• Task details
Please return every line of the listing below word for word, leaving out the pictures.

_ _ _ _ _ _ _

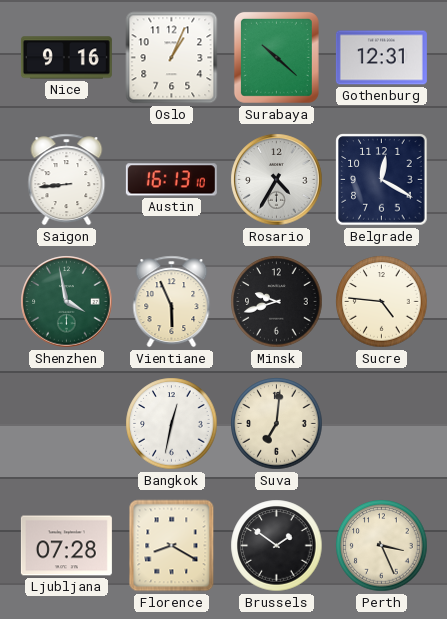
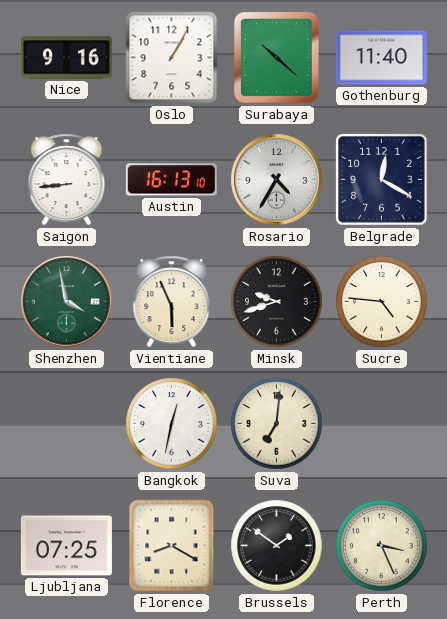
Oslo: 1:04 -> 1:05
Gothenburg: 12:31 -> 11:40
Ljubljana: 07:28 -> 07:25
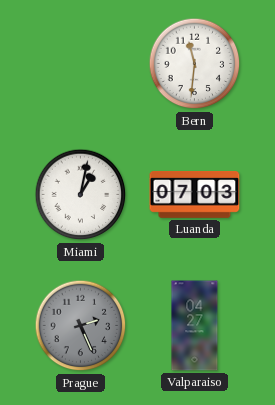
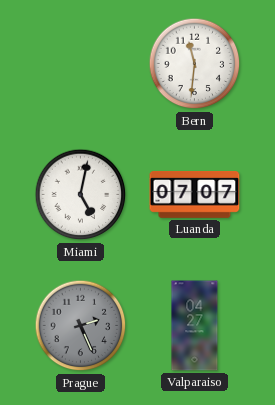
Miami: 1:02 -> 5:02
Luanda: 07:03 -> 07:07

_ _ _ _ _ _ _

• Complete response
Oslo: 1:04 -> 1:05
Gothenburg: 12:31 -> 11:40
Ljubljana: 07:28 -> 07:25
Miami: 1:02 -> 5:02
Luanda: 07:03 -> 07:07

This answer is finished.